▶

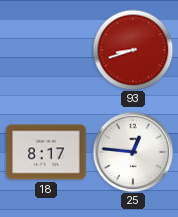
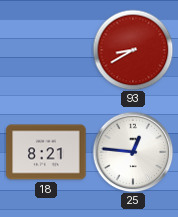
93: 8:42 -> 8:40
18: 8:17 -> 8:21
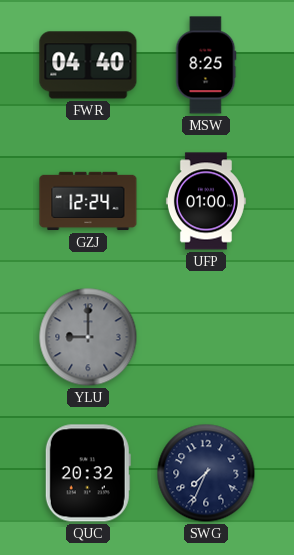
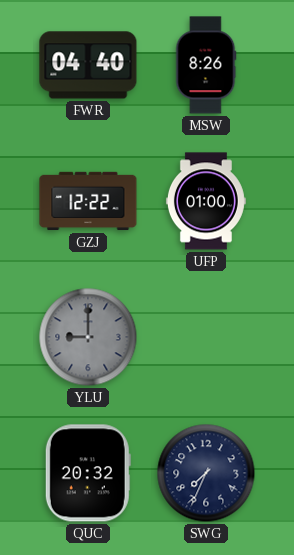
MSW: 8:25 -> 8:26
GZJ: 12:24 -> 12:22
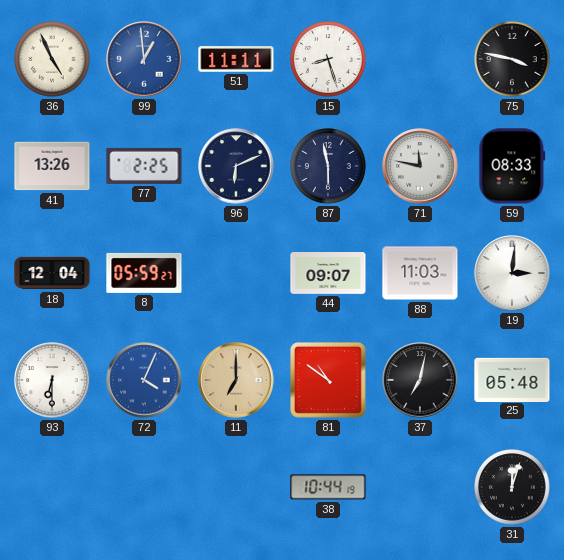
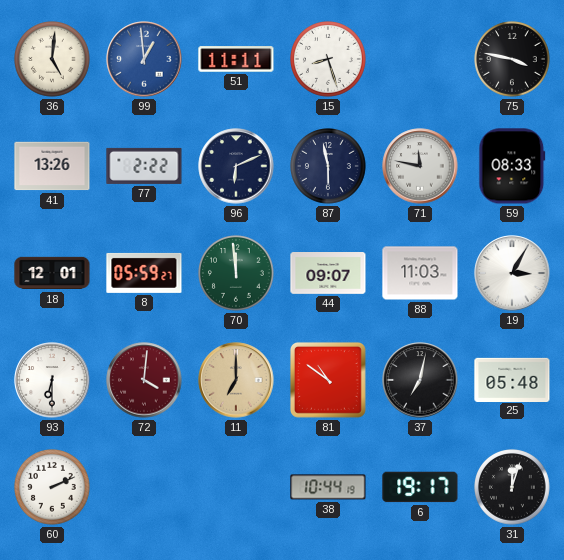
36: 4:56 -> 5:01
77: 2:25 -> 2:22
18: 12:04 -> 12:01
70: none -> 11:59
19: 3:01 -> 3:05
72: 4:04 -> 4:01
72 dial: blue -> burgundy
60: none -> 2:11
6: none -> 19:17
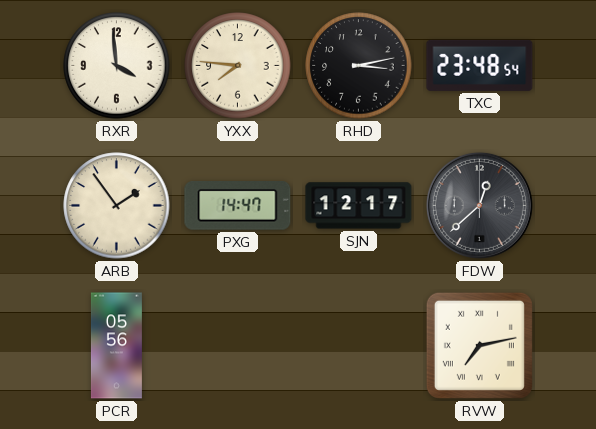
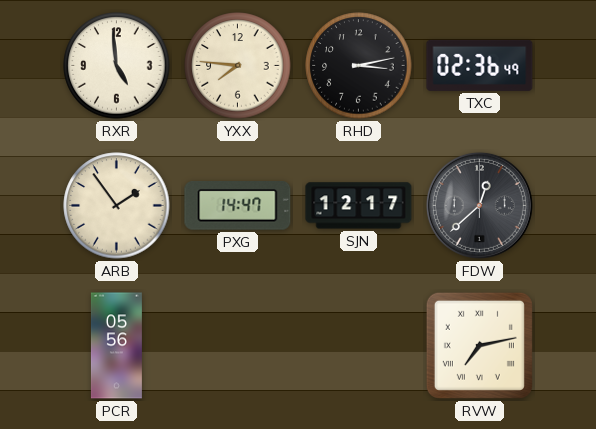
RXR: 3:59 -> 4:59
TXC: 23:48 -> 02:36
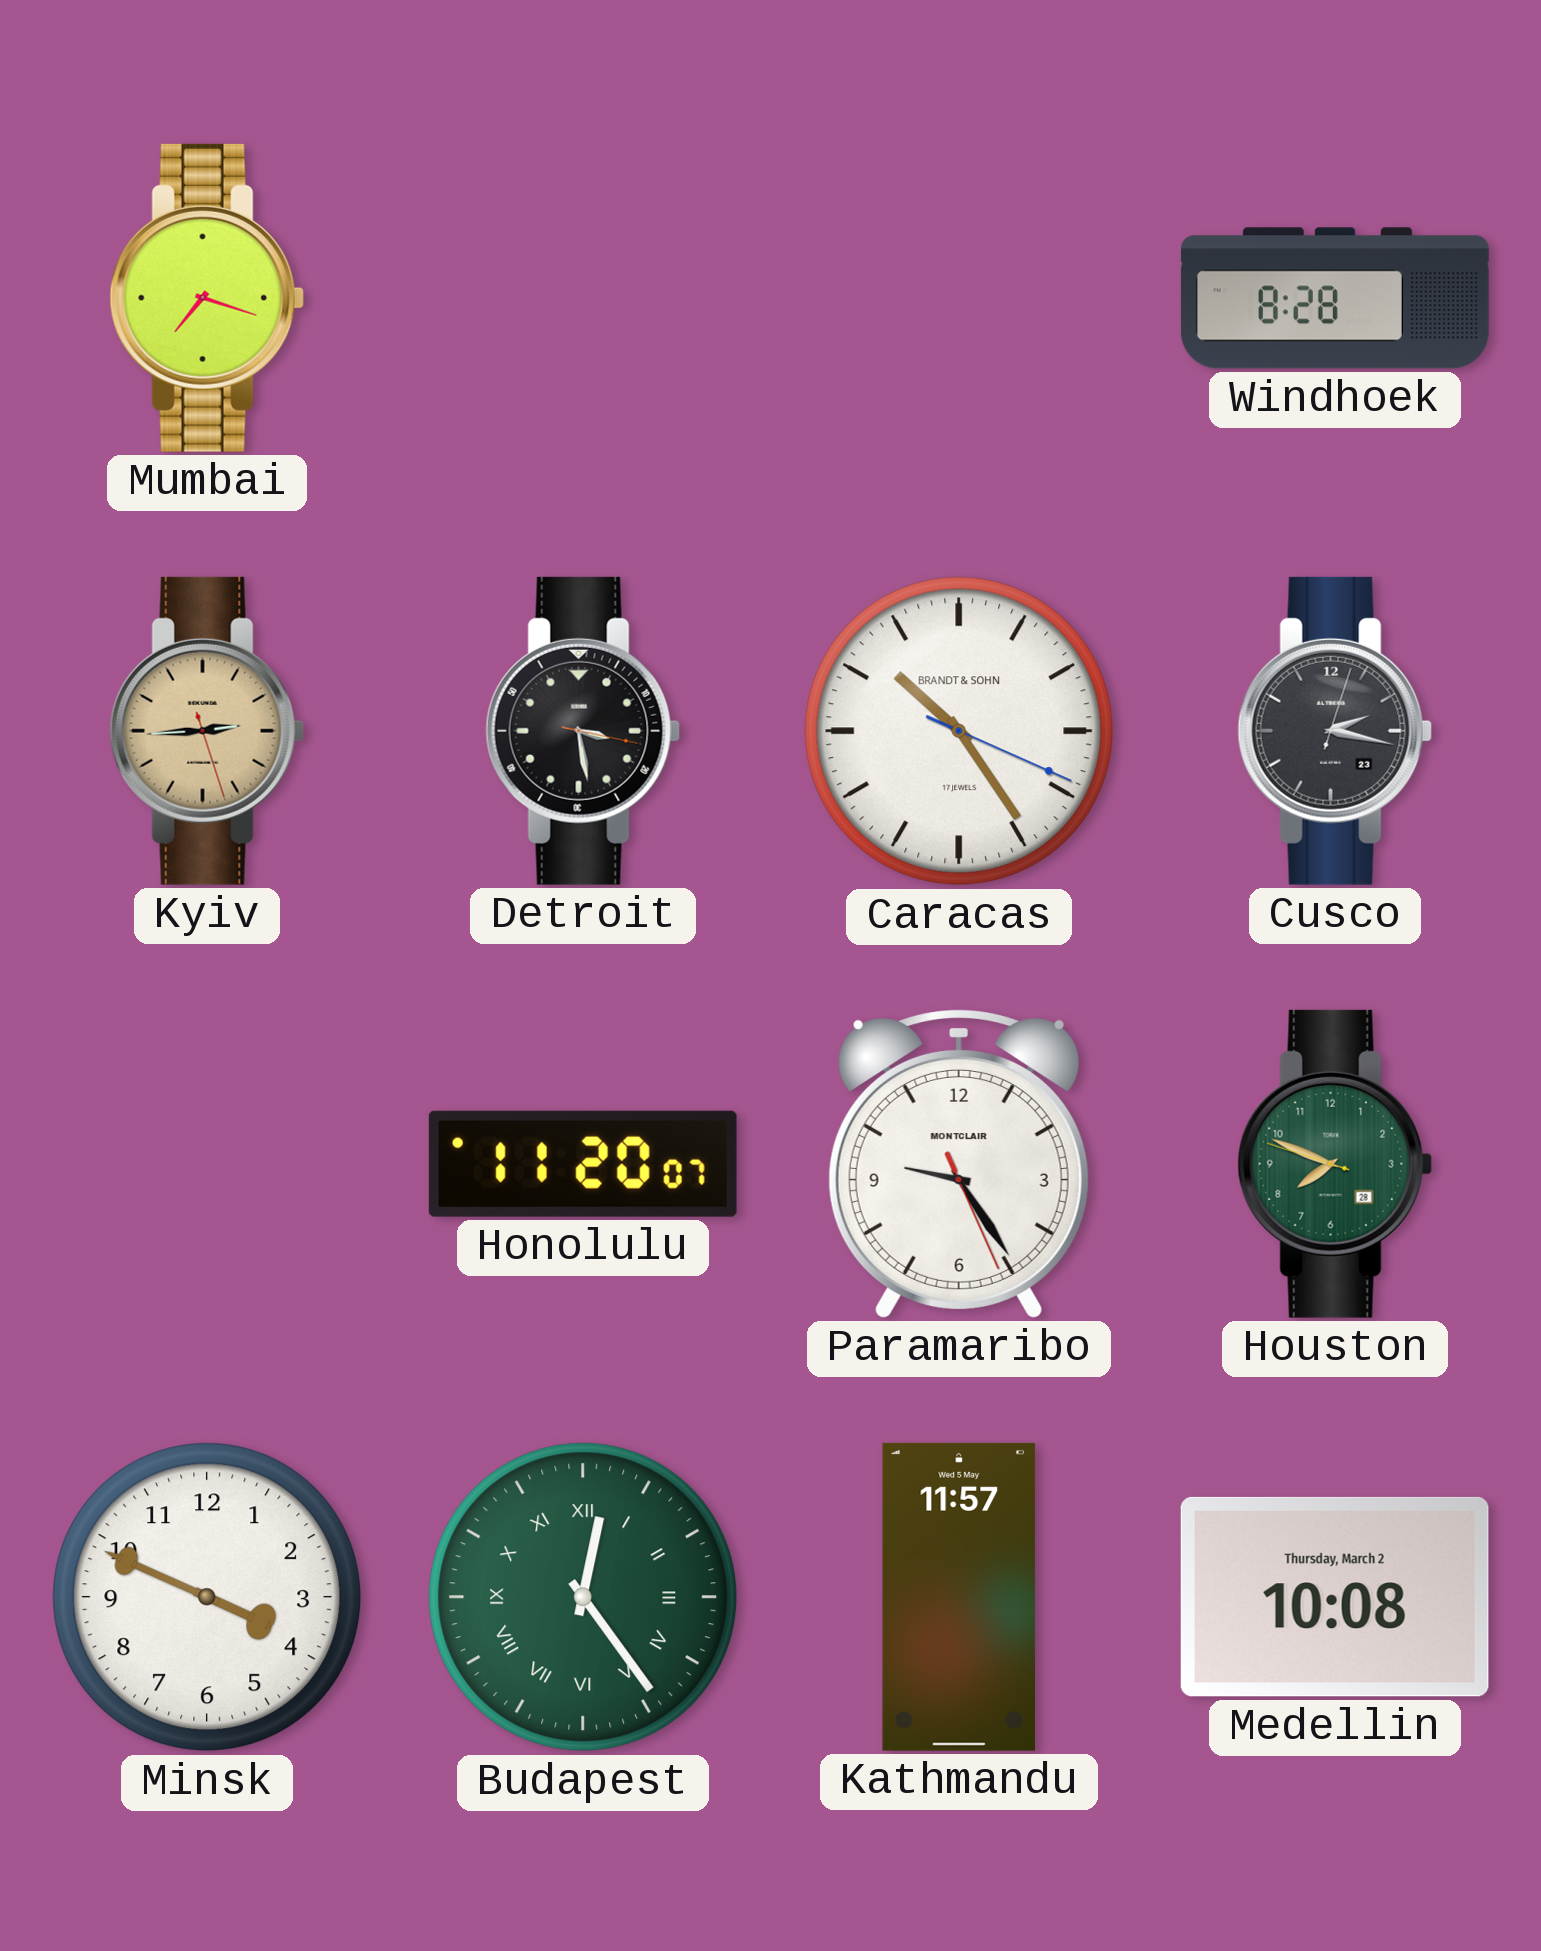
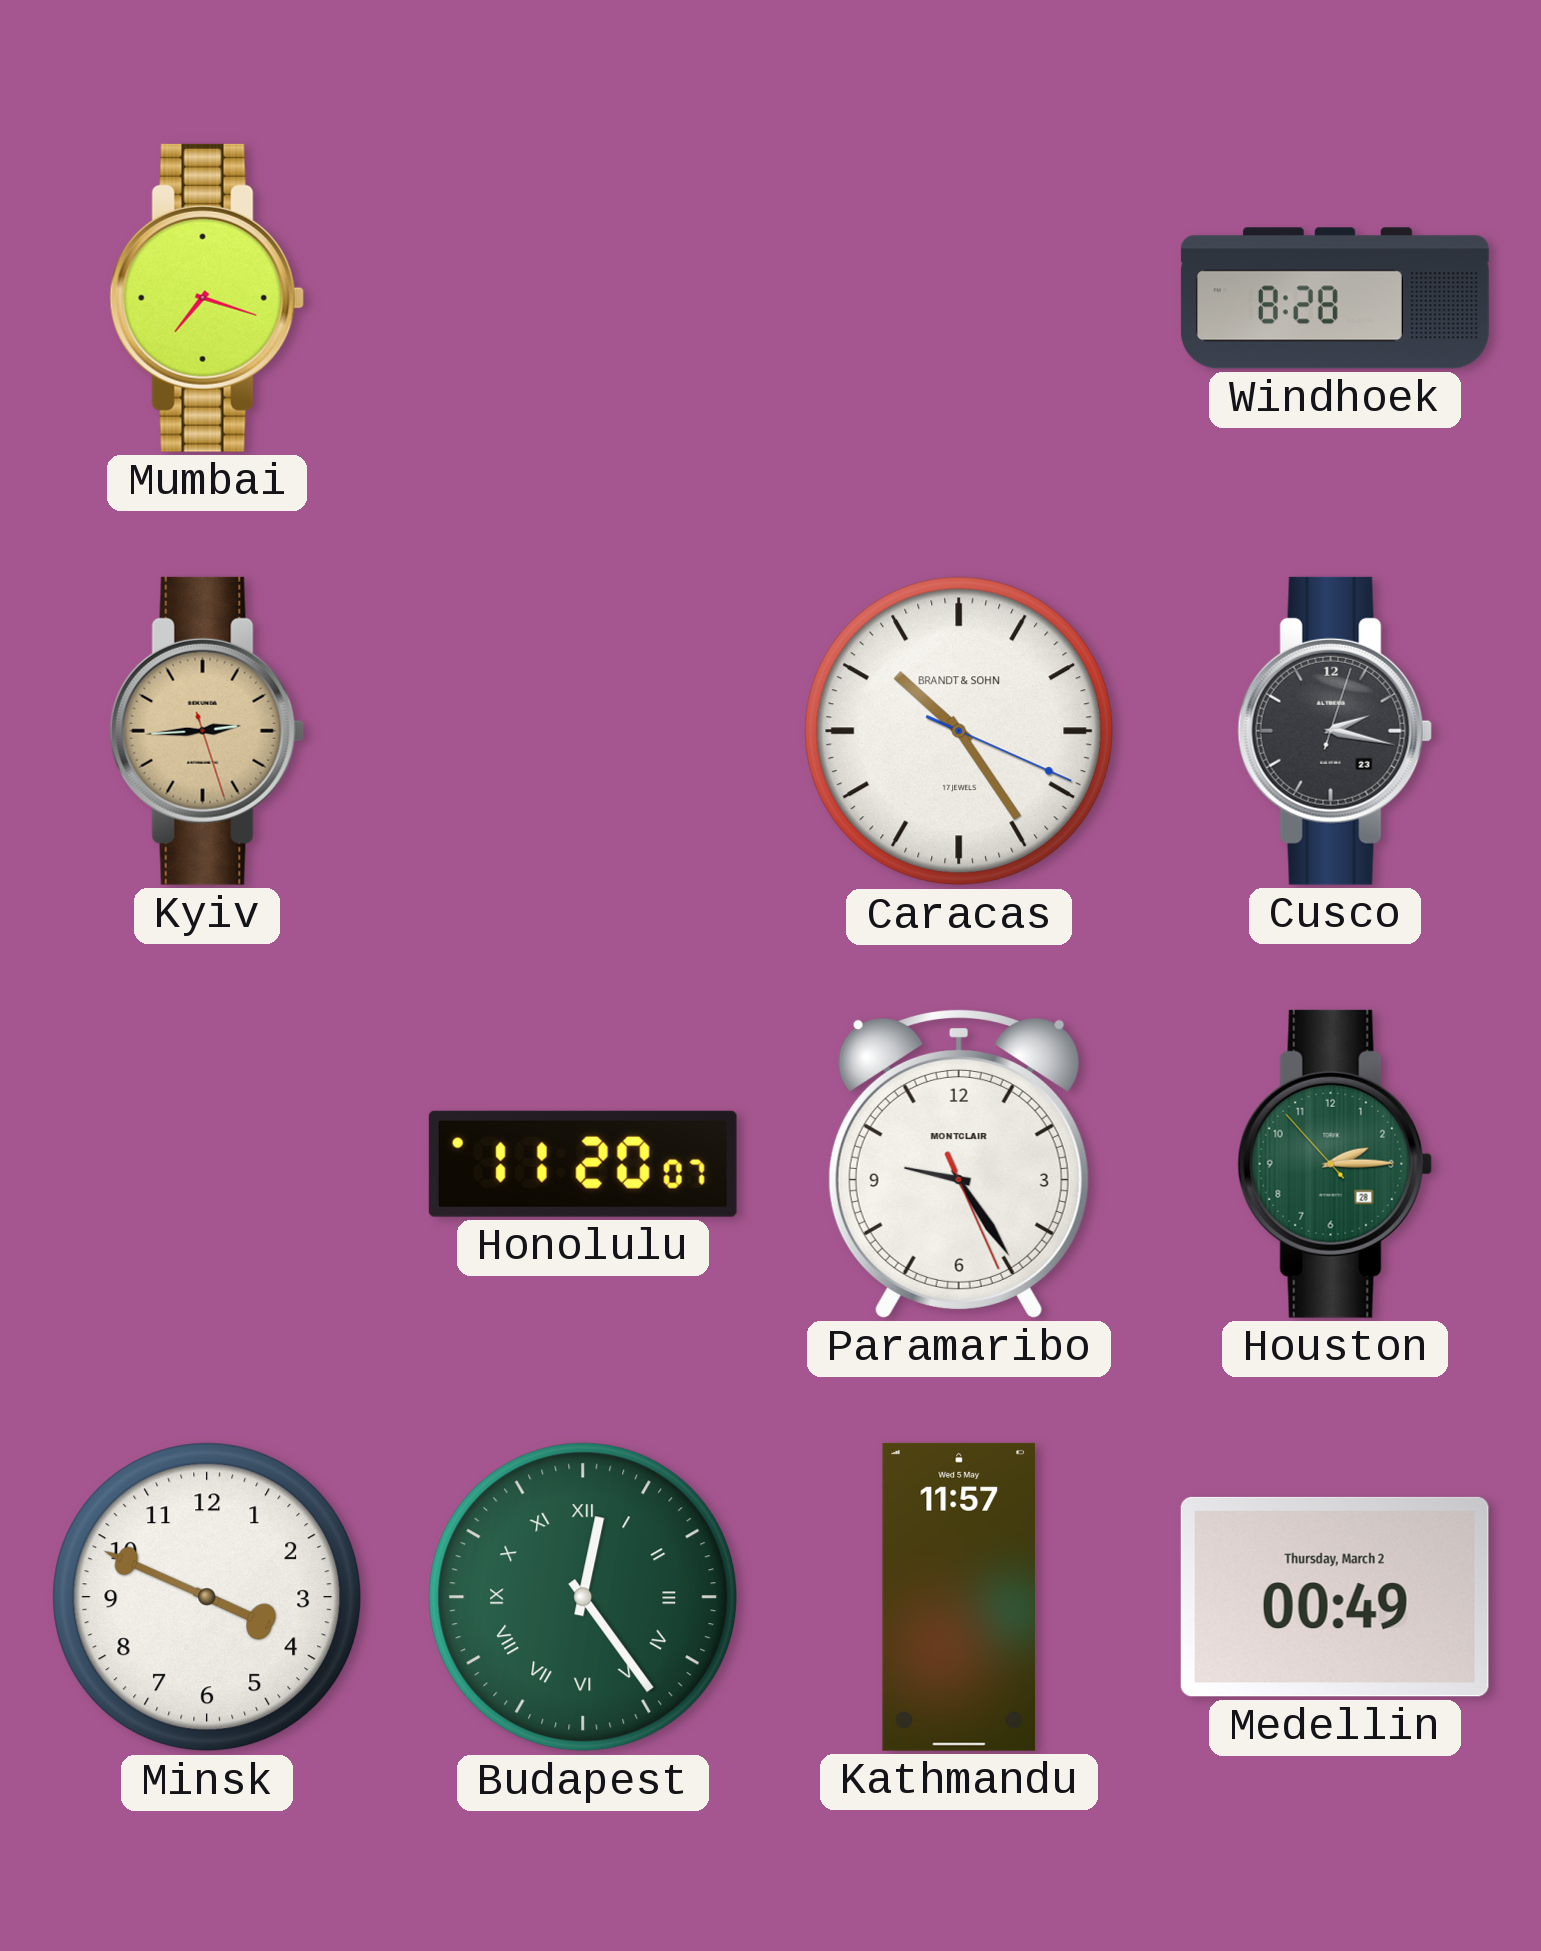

◀

◆ TASK TO COMPLETE ◆
Copy every line of the data above word for word, leaving out the pictures.

◆ CORRECT ANSWER ◆
93: 8:42 -> 8:40
18: 8:17 -> 8:21
MSW: 8:25 -> 8:26
GZJ: 12:24 -> 12:22
36: 4:56 -> 5:01
77: 2:25 -> 2:22
18: 12:04 -> 12:01
70: none -> 11:59
19: 3:01 -> 3:05
72: 4:04 -> 4:01
72 dial: blue -> burgundy
60: none -> 2:11
6: none -> 19:17
RXR: 3:59 -> 4:59
TXC: 23:48 -> 02:36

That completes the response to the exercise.